** Required work **
Please express each line of the material below as a row in a Markdown table with the columns "Row" and "Line", skipping blank lines. Leave the pictures out of your answer.

(Stored data)
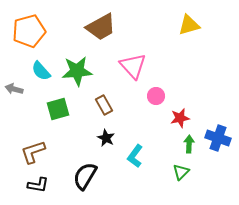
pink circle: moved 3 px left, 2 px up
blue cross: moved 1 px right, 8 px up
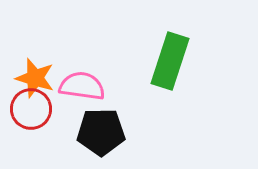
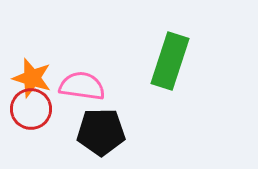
orange star: moved 3 px left
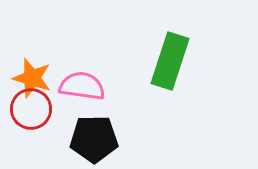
black pentagon: moved 7 px left, 7 px down
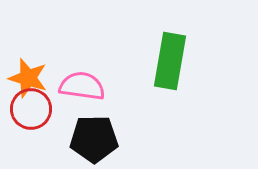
green rectangle: rotated 8 degrees counterclockwise
orange star: moved 4 px left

** Final result **
| Row | Line |
|---|---|
| 1 | pink circle: moved 3 px left, 2 px up |
| 2 | blue cross: moved 1 px right, 8 px up |
| 3 | orange star: moved 3 px left |
| 4 | black pentagon: moved 7 px left, 7 px down |
| 5 | green rectangle: rotated 8 degrees counterclockwise |
| 6 | orange star: moved 4 px left |